Exercise:
Print, in exact form, the lines below from the one containing "RELAY1 pin IN2: RX -> 9" through the one containing "TEMP pin GND: none -> GND", and omit all others.

Data to use:
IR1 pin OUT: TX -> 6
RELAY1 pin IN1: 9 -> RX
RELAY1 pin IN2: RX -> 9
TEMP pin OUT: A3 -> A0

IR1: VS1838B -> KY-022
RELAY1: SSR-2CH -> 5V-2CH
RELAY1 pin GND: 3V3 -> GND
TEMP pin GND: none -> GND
==
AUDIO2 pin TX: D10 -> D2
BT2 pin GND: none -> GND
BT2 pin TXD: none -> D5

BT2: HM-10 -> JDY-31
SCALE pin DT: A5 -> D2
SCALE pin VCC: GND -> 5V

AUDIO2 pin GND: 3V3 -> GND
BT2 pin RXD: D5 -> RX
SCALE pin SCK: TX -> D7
--
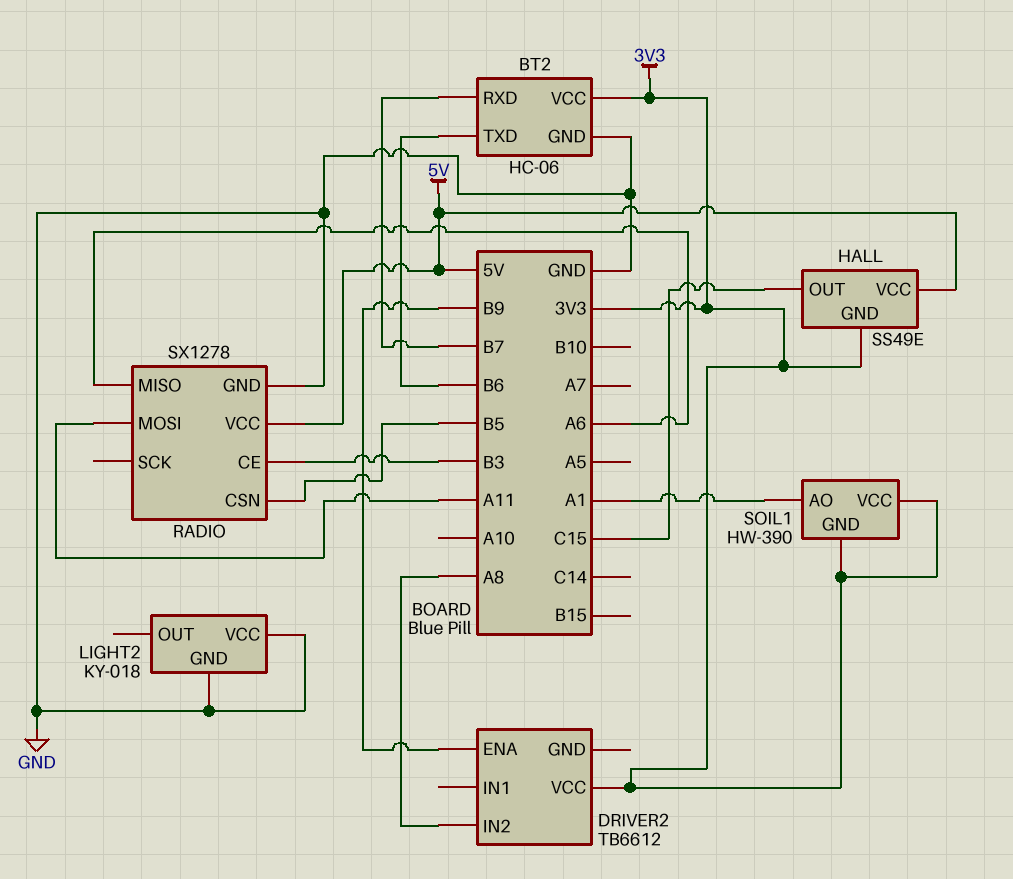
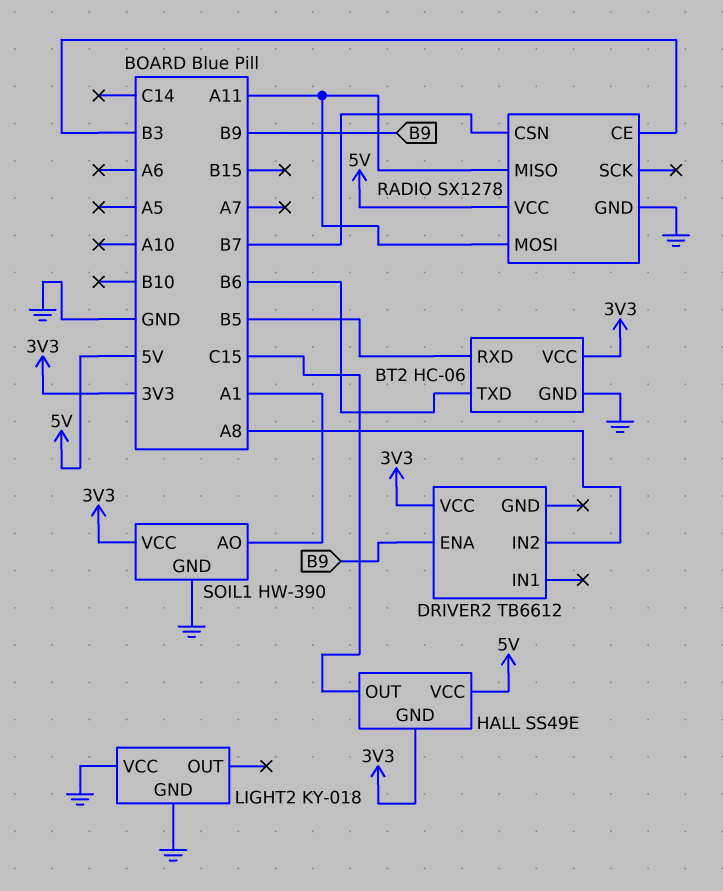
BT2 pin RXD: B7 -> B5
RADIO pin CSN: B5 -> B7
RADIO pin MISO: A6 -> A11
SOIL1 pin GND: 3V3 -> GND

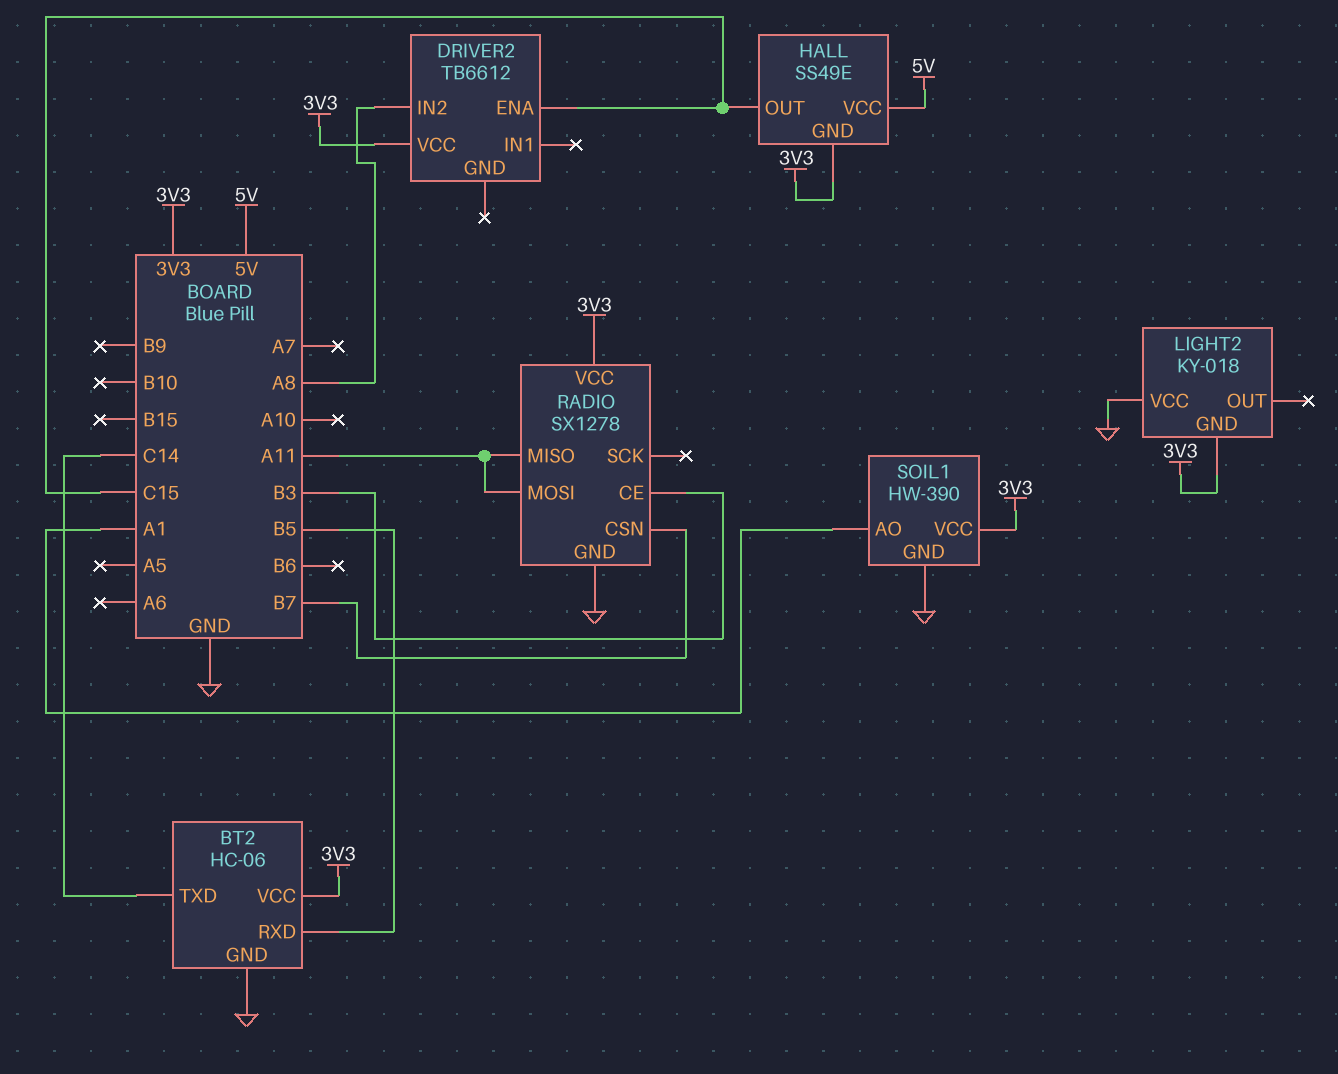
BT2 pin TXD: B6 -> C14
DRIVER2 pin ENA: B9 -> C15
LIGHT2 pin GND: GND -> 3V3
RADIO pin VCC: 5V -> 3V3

Exercise answer:
RELAY1 pin IN2: RX -> 9
TEMP pin OUT: A3 -> A0

IR1: VS1838B -> KY-022
RELAY1: SSR-2CH -> 5V-2CH
RELAY1 pin GND: 3V3 -> GND
TEMP pin GND: none -> GND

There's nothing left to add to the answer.